## WHAT THE TASK REQUIRES
Your task is to repeat the lines below exactly, excluding any pictures they contain.

## EXERCISE MATERIAL

((

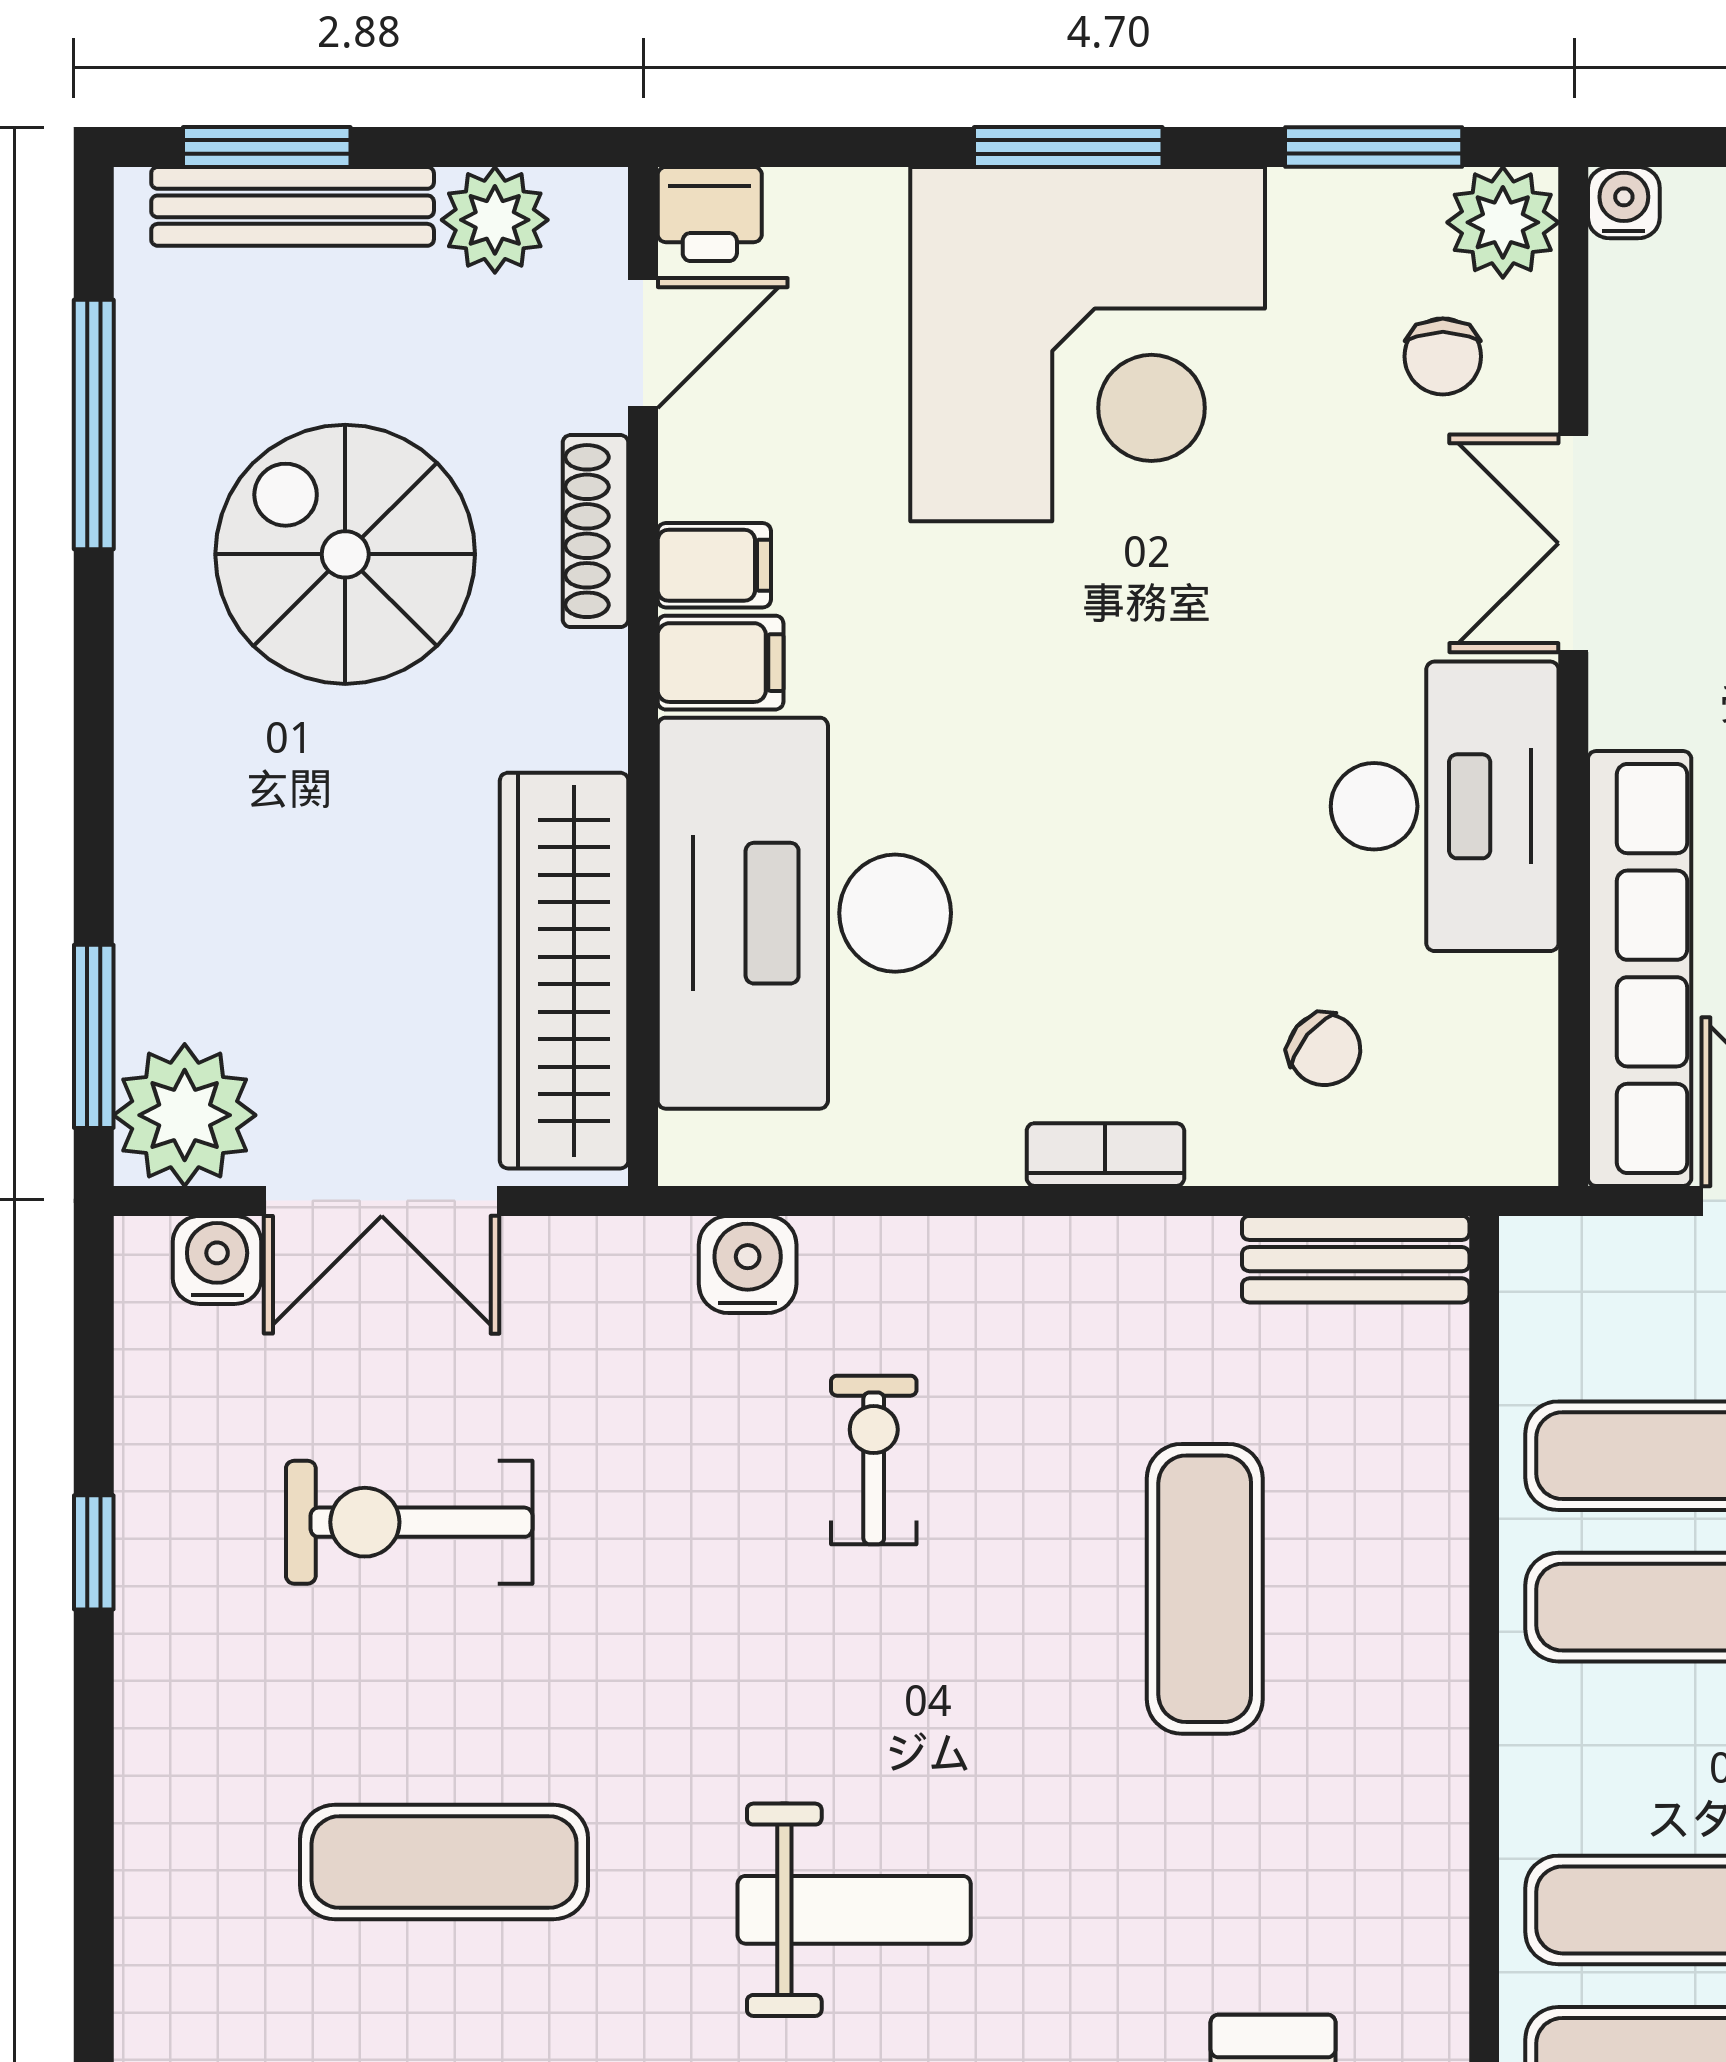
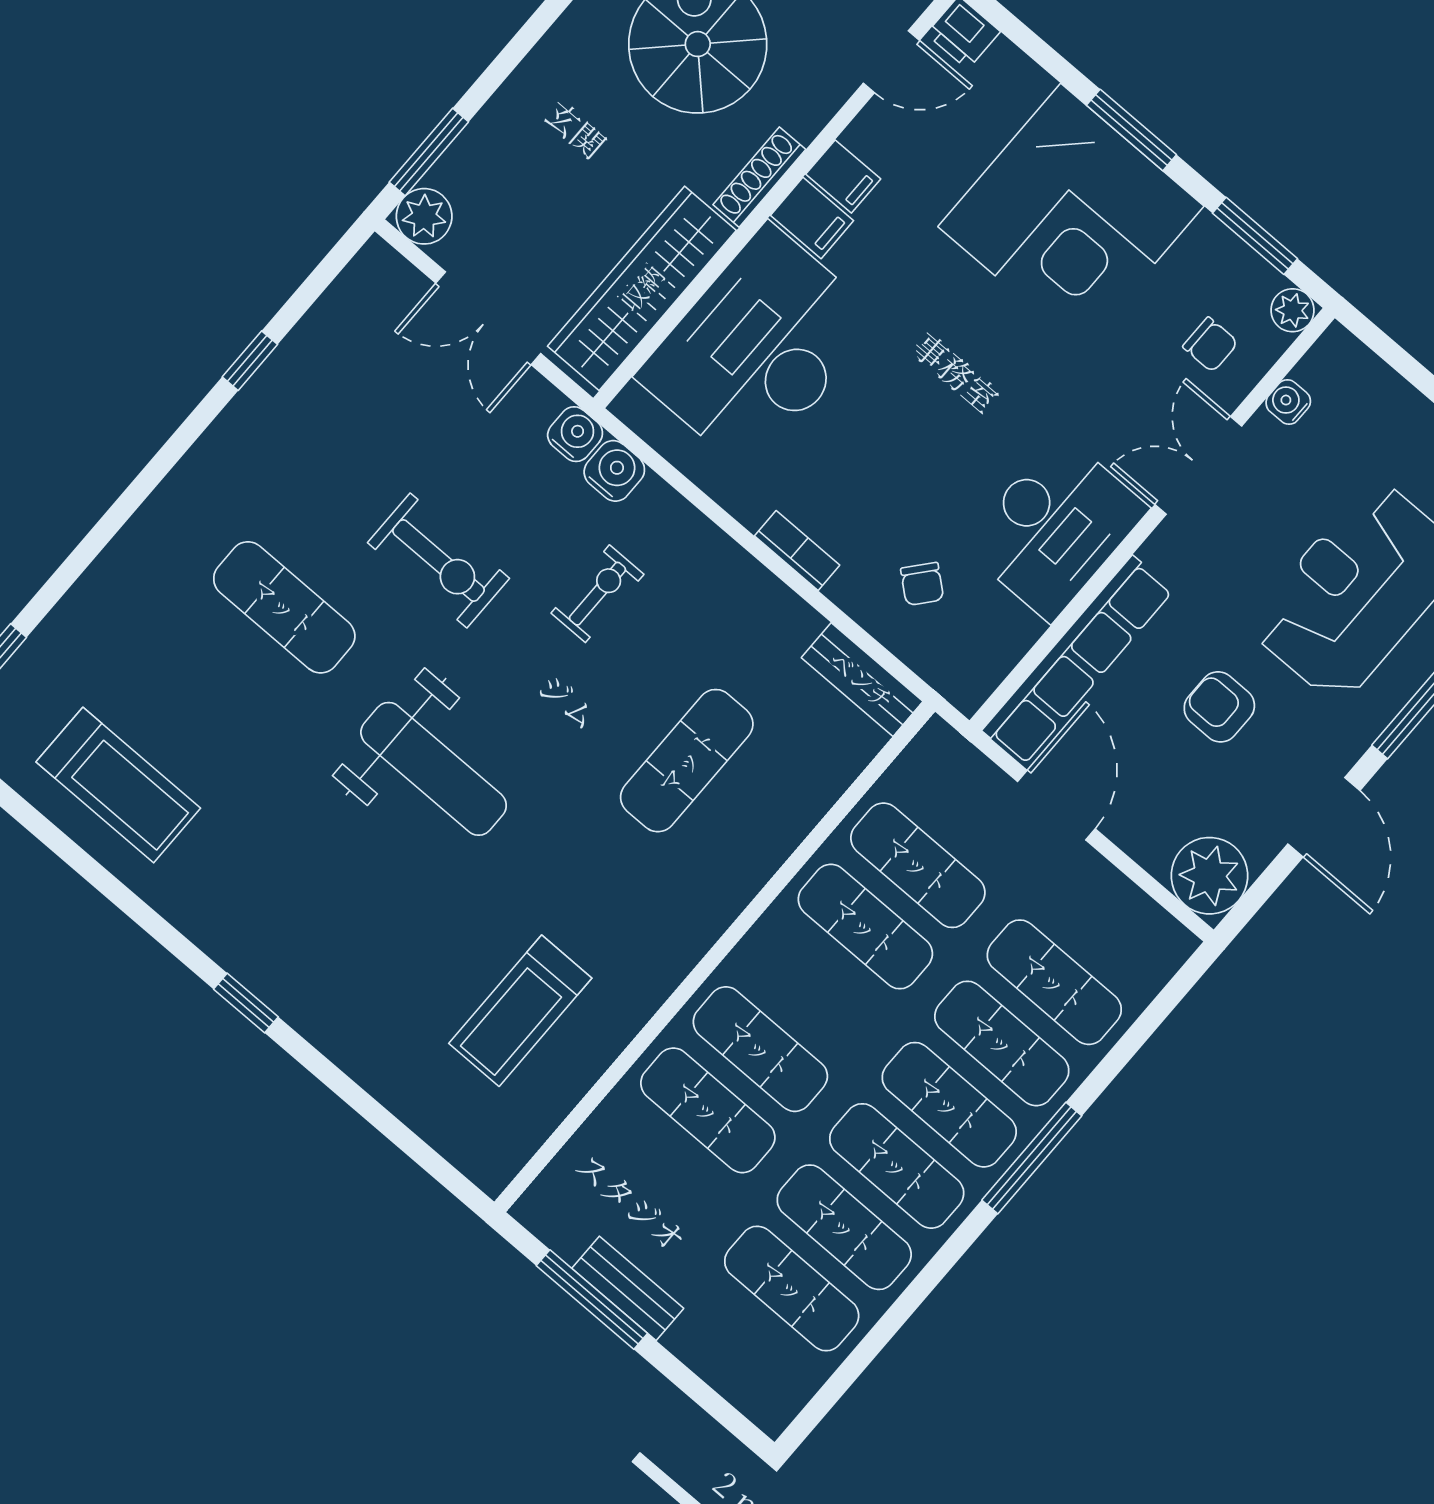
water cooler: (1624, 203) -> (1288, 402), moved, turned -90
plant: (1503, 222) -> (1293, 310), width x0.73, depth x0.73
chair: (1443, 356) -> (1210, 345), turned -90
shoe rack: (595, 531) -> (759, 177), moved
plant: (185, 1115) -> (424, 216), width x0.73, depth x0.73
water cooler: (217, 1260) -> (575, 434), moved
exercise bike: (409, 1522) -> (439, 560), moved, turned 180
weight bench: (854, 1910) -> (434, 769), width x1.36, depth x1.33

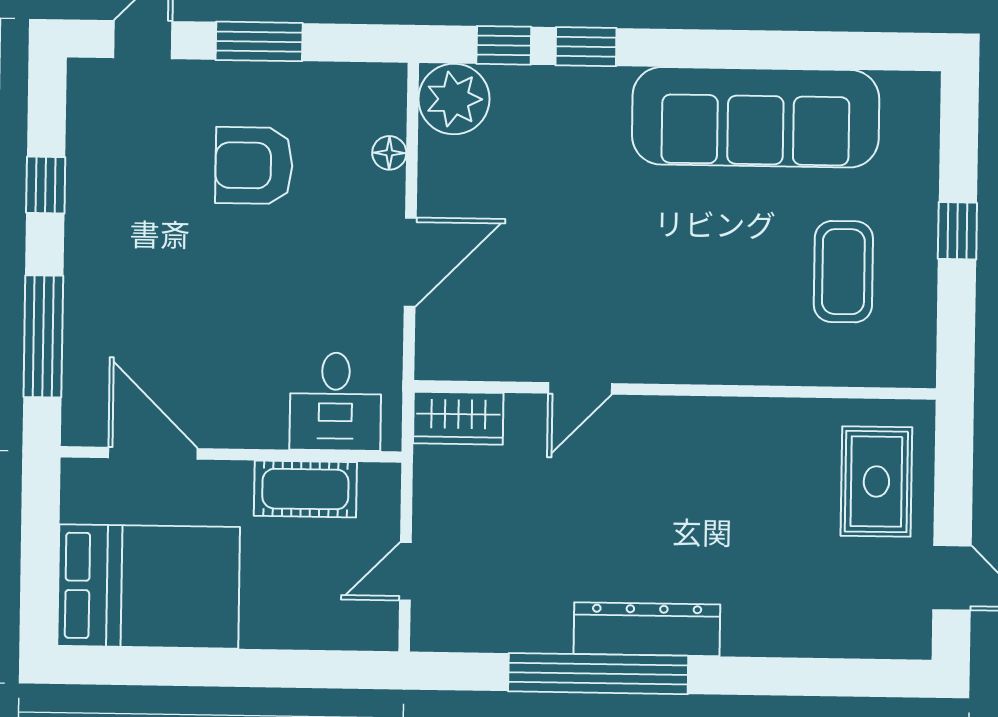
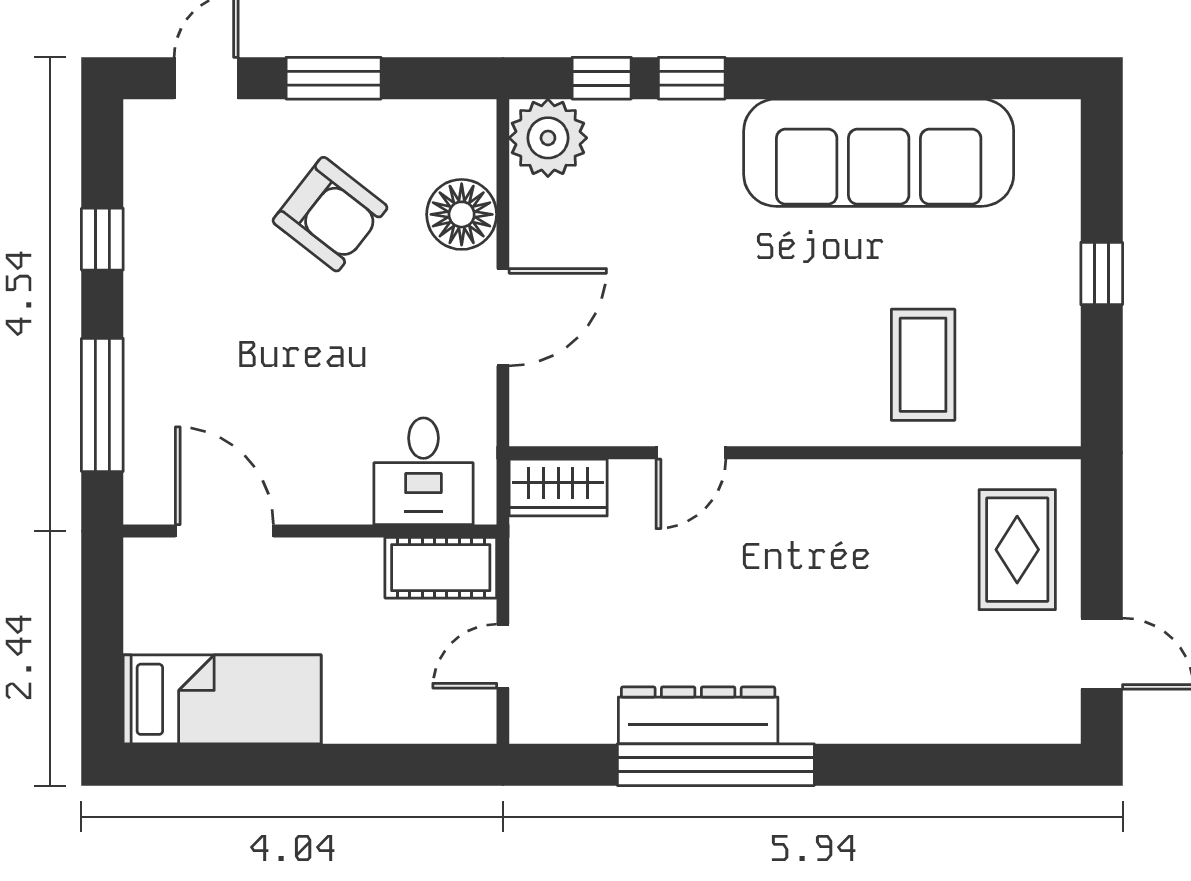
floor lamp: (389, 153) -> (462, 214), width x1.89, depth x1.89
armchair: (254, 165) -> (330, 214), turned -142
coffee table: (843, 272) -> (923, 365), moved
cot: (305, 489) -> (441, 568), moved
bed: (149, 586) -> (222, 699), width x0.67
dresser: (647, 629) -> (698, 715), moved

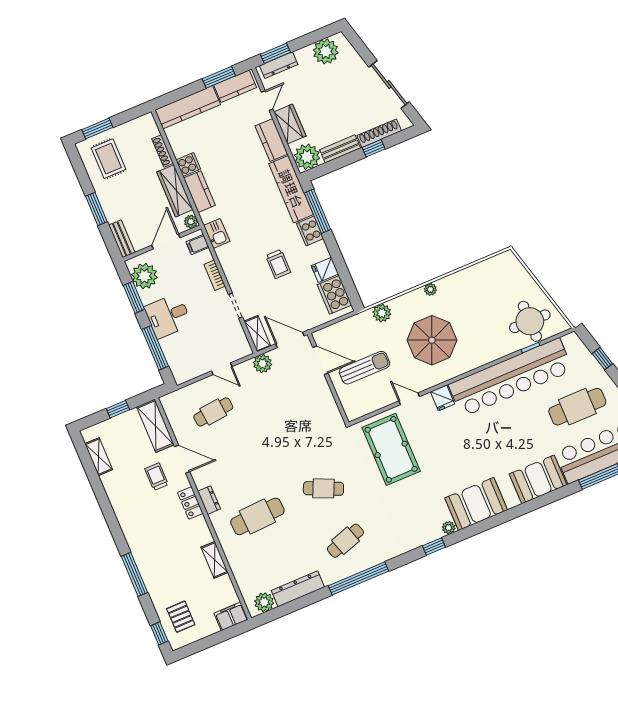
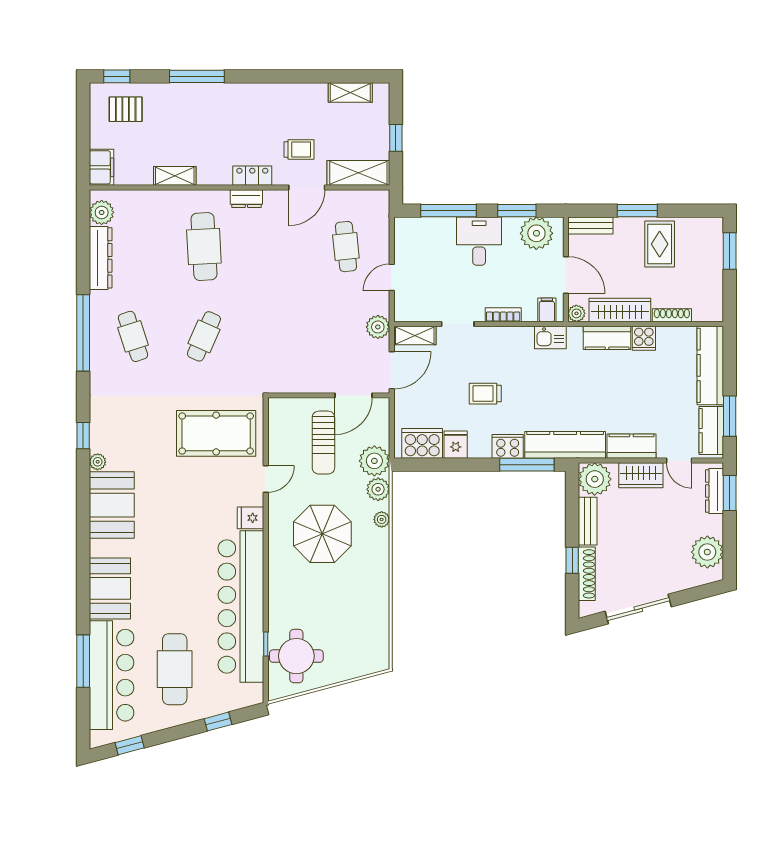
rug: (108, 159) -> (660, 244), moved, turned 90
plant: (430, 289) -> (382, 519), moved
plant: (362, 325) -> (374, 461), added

))

## TASK ANSWER
water cooler: (1624, 203) -> (1288, 402), moved, turned -90
plant: (1503, 222) -> (1293, 310), width x0.73, depth x0.73
chair: (1443, 356) -> (1210, 345), turned -90
shoe rack: (595, 531) -> (759, 177), moved
plant: (185, 1115) -> (424, 216), width x0.73, depth x0.73
water cooler: (217, 1260) -> (575, 434), moved
exercise bike: (409, 1522) -> (439, 560), moved, turned 180
weight bench: (854, 1910) -> (434, 769), width x1.36, depth x1.33

floor lamp: (389, 153) -> (462, 214), width x1.89, depth x1.89
armchair: (254, 165) -> (330, 214), turned -142
coffee table: (843, 272) -> (923, 365), moved
cot: (305, 489) -> (441, 568), moved
bed: (149, 586) -> (222, 699), width x0.67
dresser: (647, 629) -> (698, 715), moved

rug: (108, 159) -> (660, 244), moved, turned 90
plant: (430, 289) -> (382, 519), moved
plant: (362, 325) -> (374, 461), added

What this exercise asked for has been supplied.